| EXERCISE PROMPT |
Where the data below begins, start duplicating lines exactly, and finish with the line containing "(652, 422) = (471, 616): green"; add nothing else. Leave the pictures out.

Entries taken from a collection
------------------------
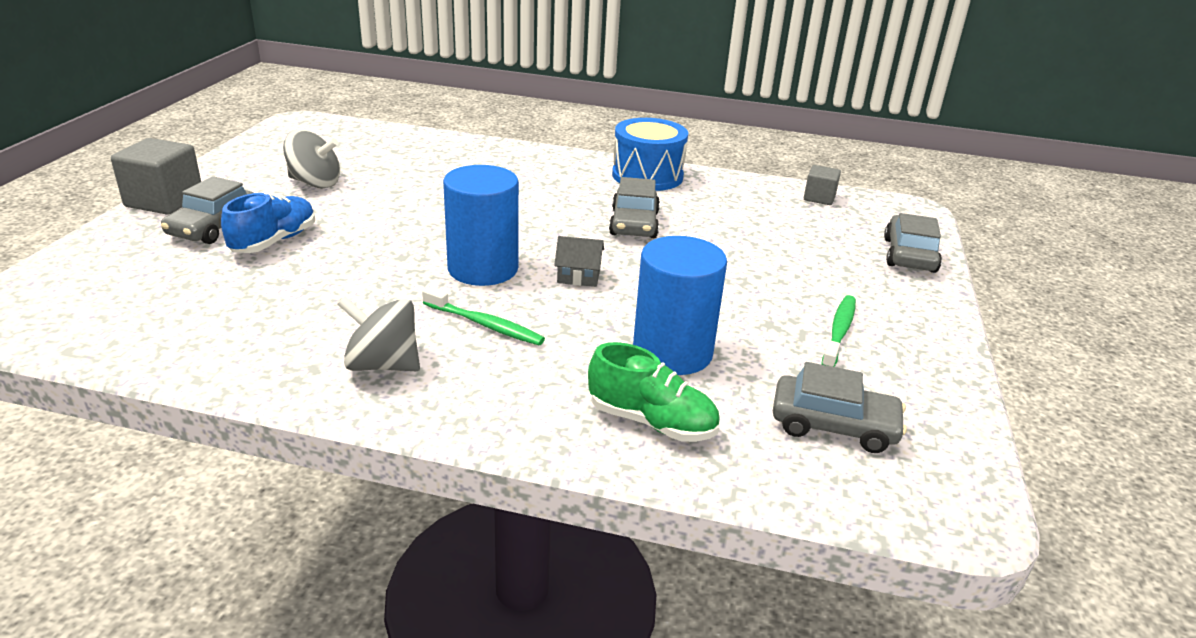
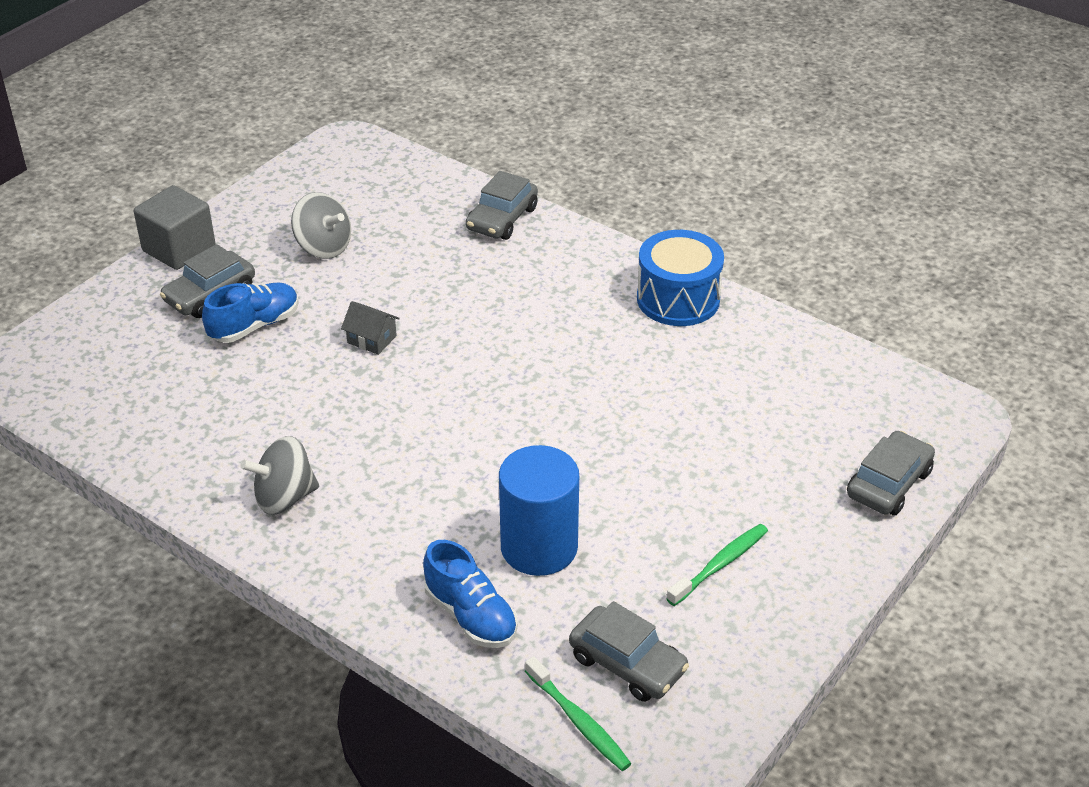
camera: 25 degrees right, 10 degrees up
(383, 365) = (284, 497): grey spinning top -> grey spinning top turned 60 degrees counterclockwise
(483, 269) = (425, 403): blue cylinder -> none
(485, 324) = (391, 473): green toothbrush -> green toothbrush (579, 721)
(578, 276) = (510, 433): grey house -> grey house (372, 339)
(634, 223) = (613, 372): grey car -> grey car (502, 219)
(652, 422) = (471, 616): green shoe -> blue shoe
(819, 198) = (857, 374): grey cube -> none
------------------------
| RESPONSE AREA |
camera: 25 degrees right, 10 degrees up
(383, 365) = (284, 497): grey spinning top -> grey spinning top turned 60 degrees counterclockwise
(483, 269) = (425, 403): blue cylinder -> none
(485, 324) = (391, 473): green toothbrush -> green toothbrush (579, 721)
(578, 276) = (510, 433): grey house -> grey house (372, 339)
(634, 223) = (613, 372): grey car -> grey car (502, 219)
(652, 422) = (471, 616): green shoe -> blue shoe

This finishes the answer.